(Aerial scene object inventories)
★ ★ ★ ★ ★
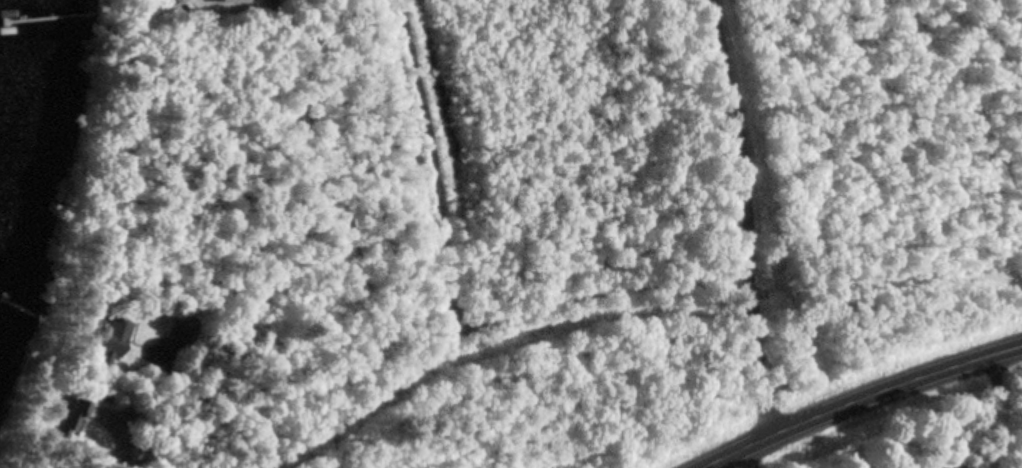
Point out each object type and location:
building: (226, 2)
road: (475, 111)
road: (147, 151)
road: (621, 201)
road: (745, 216)
road: (124, 247)
road: (149, 248)
building: (175, 326)
building: (109, 339)
road: (858, 399)
building: (72, 415)
road: (30, 445)

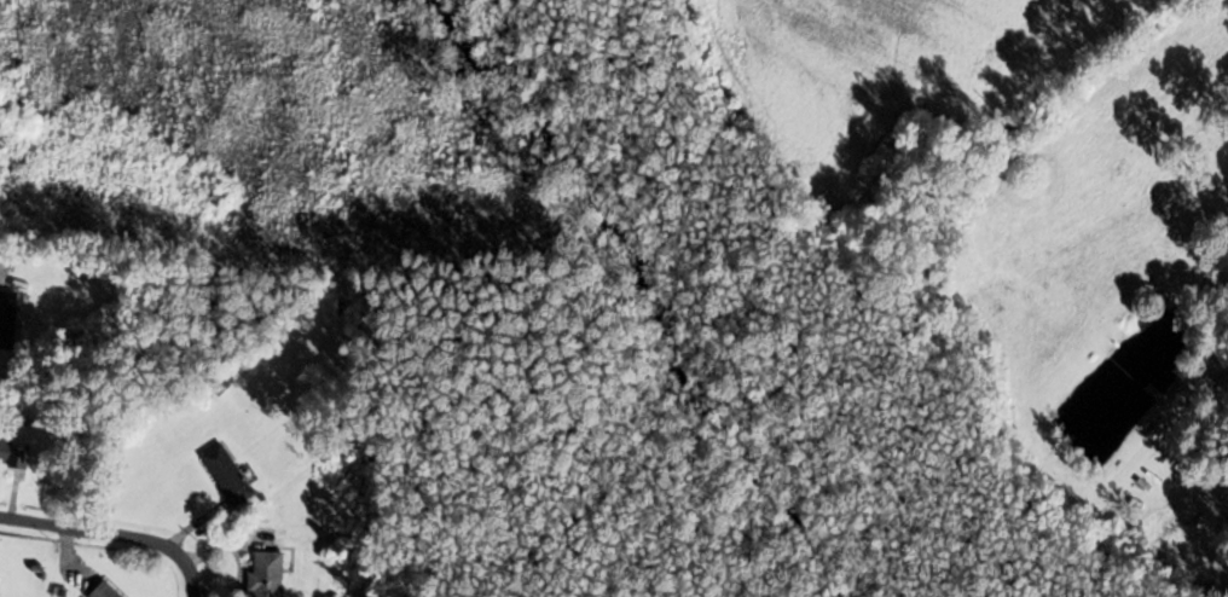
★ ★ ★ ★ ★
◆ WHAT THE EXERCISE ASKS ◆
A word-for-word copy of all the records above is required, with the pictures left out.

◆ EXERCISE OUTPUT ◆
Point out each object type and location:
building: (226, 2)
road: (475, 111)
road: (147, 151)
road: (621, 201)
road: (745, 216)
road: (124, 247)
road: (149, 248)
building: (175, 326)
building: (109, 339)
road: (858, 399)
building: (72, 415)
road: (30, 445)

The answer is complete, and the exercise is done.